Saved data entries:
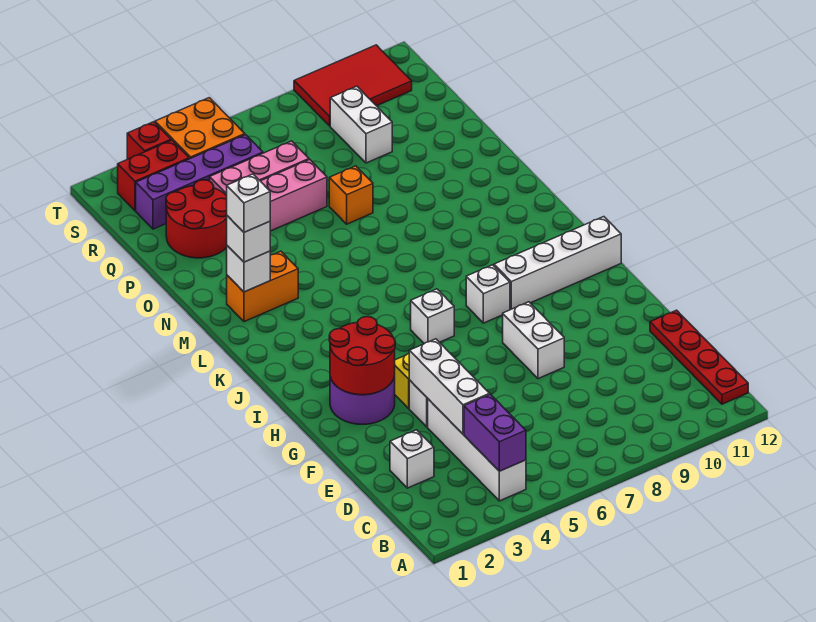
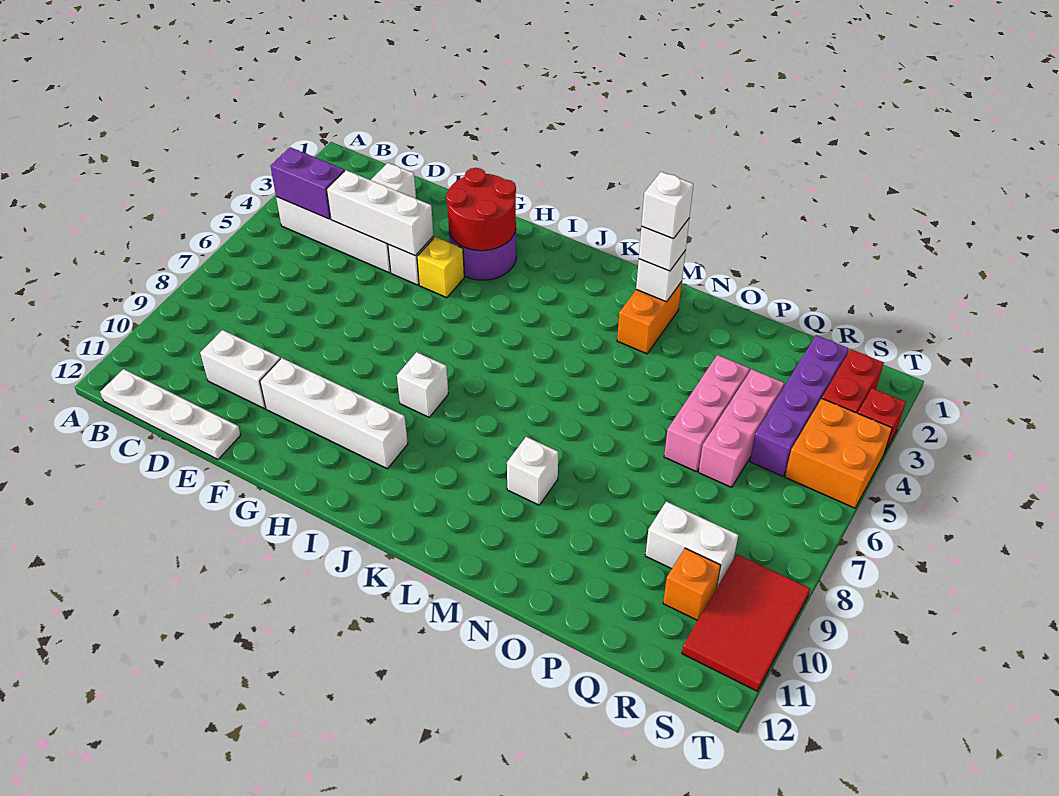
red plate B12:E12 level 1 -> white plate B12:E12 level 1
white brick F8:G8 level 1 -> white brick D10:E10 level 1
white brick I6 level 1 -> white brick M9 level 1
white brick I9:I12 level 1 -> white brick F10:I10 level 1
orange brick O7 level 1 -> orange brick R10 level 1
red round brick P2:Q3 level 1 -> none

## What is expected
Repeat the lines above exactly, and keep every picture out.

## Expected output
red plate B12:E12 level 1 -> white plate B12:E12 level 1
white brick F8:G8 level 1 -> white brick D10:E10 level 1
white brick I6 level 1 -> white brick M9 level 1
white brick I9:I12 level 1 -> white brick F10:I10 level 1
orange brick O7 level 1 -> orange brick R10 level 1
red round brick P2:Q3 level 1 -> none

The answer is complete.